- [Your assignment]: I would like every line of the records below that contains the word "scissors" copied.

[Scene difference descriptions]
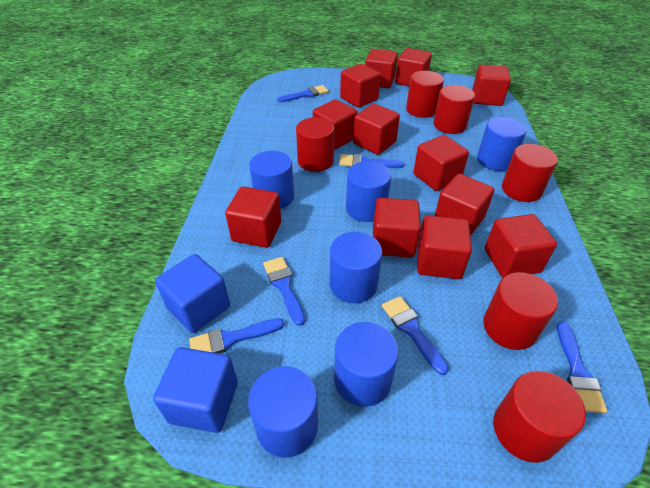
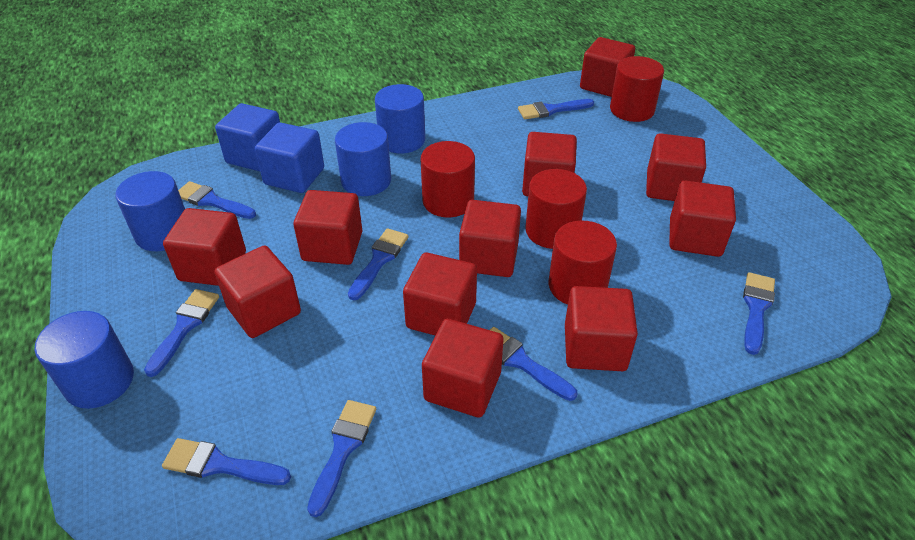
blue brush: 6 -> 8
blue cylinder: 6 -> 4
red cube: 12 -> 11
red cylinder: 6 -> 4

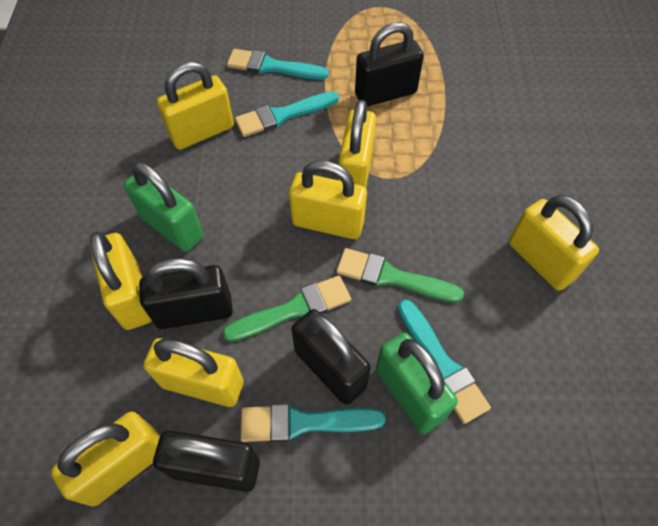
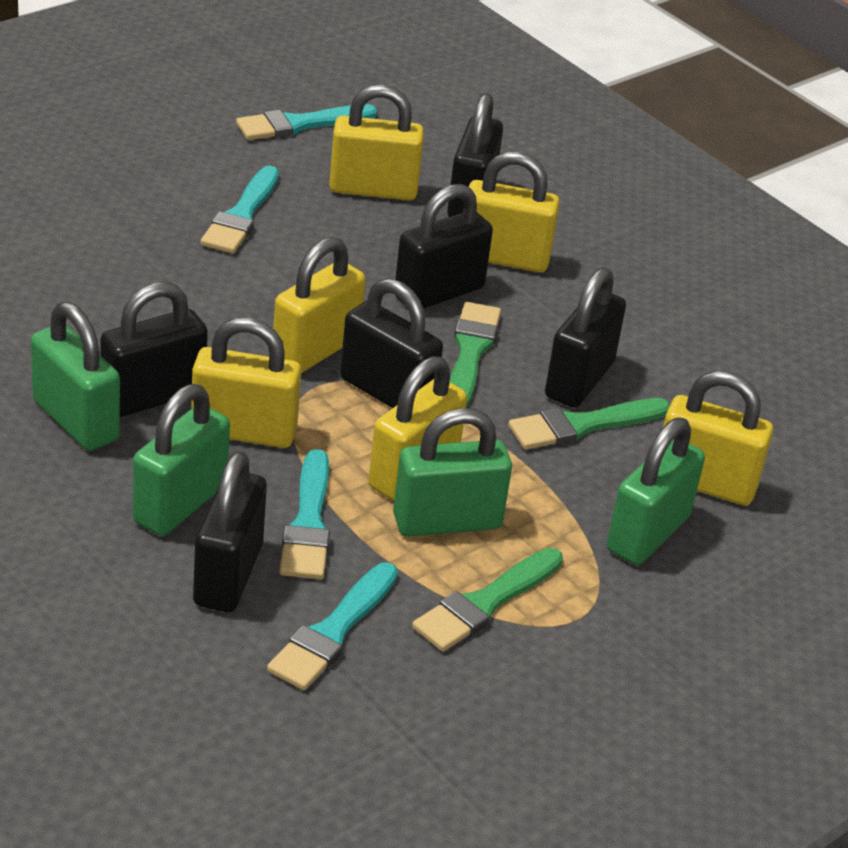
black padlock: 4 -> 6
green brush: 2 -> 3
green padlock: 2 -> 4
yellow padlock: 7 -> 6

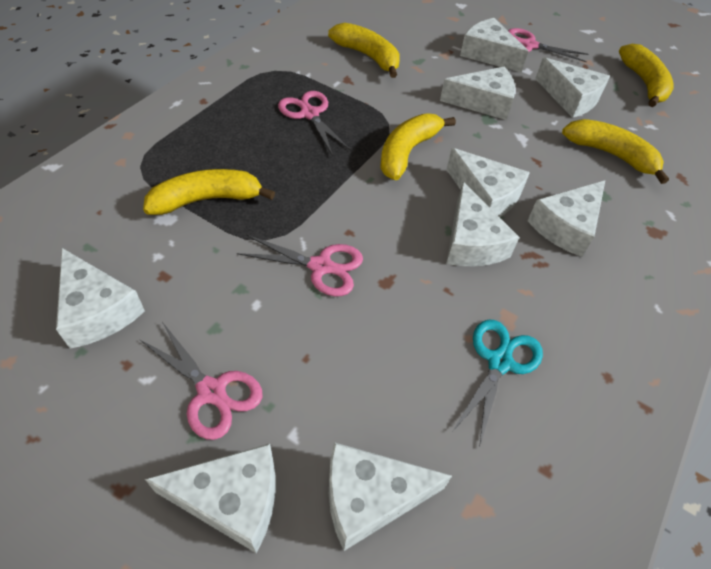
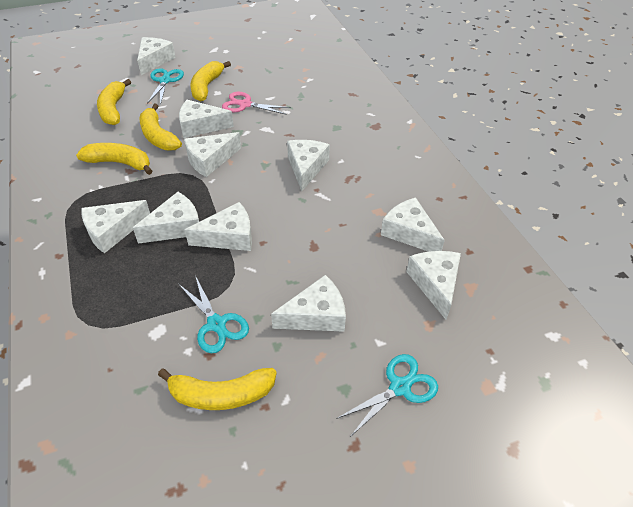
pink scissors: 4 -> 1
turquoise scissors: 1 -> 3
white cheese: 9 -> 10

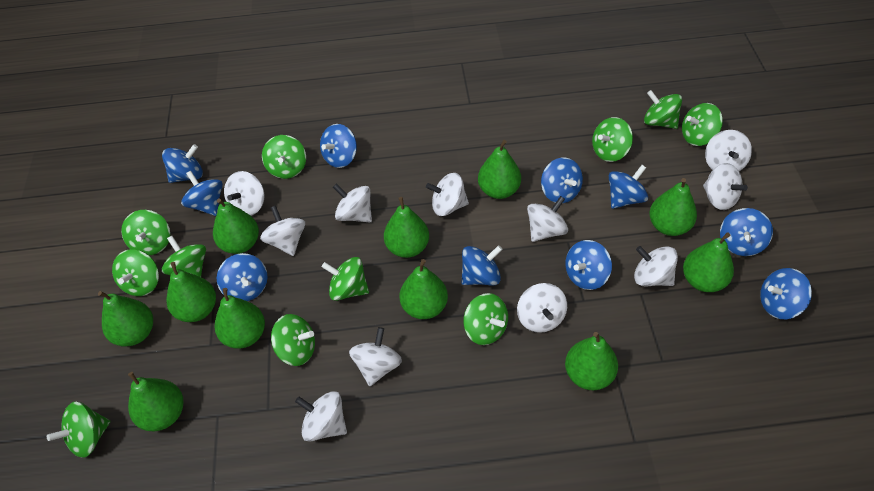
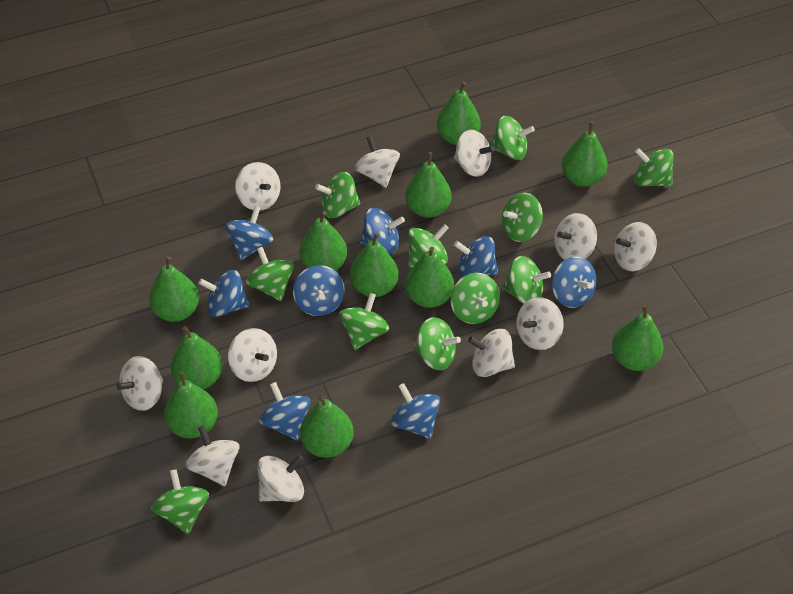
blue spinning top: 10 -> 8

- [Written response]:
pink scissors: 4 -> 1
turquoise scissors: 1 -> 3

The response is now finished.